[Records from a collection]

>>

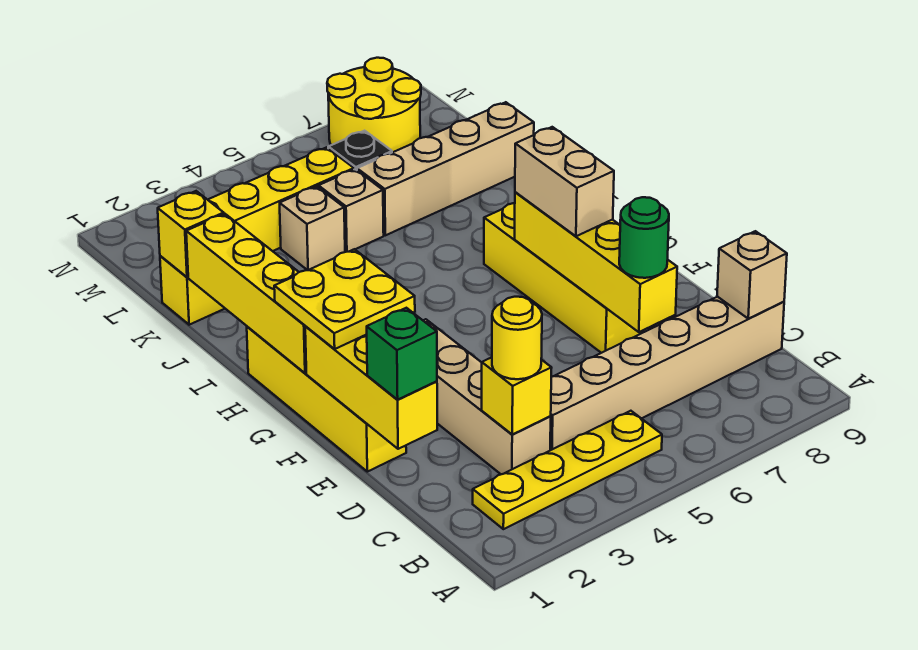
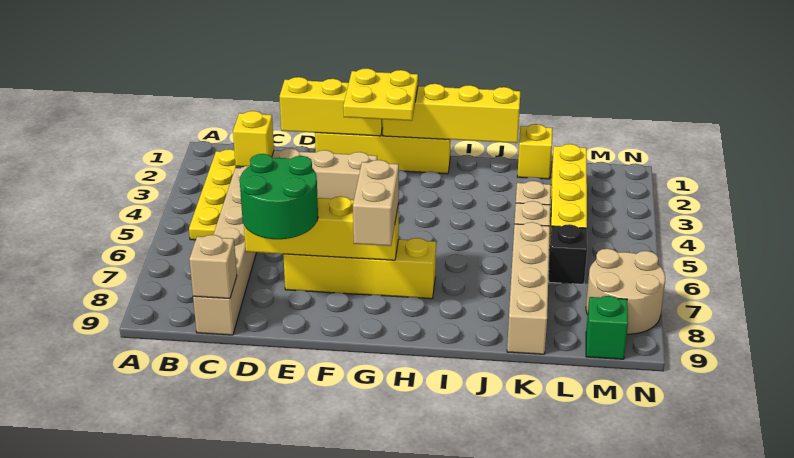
yellow round brick C3 level 3 -> none
green brick D1 level 3 -> green brick M9 level 1
green round brick D7 level 3 -> green round brick D7:E8 level 3
tan brick F7:G7 level 3 -> tan brick G7:G8 level 3
yellow brick K1 level 2 -> none
yellow round brick M7:N8 level 1 -> tan round brick M7:N8 level 1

<<

Task to carry out: Quote every line of the records above exactly; no picture is to be copied.

Your solution:
yellow round brick C3 level 3 -> none
green brick D1 level 3 -> green brick M9 level 1
green round brick D7 level 3 -> green round brick D7:E8 level 3
tan brick F7:G7 level 3 -> tan brick G7:G8 level 3
yellow brick K1 level 2 -> none
yellow round brick M7:N8 level 1 -> tan round brick M7:N8 level 1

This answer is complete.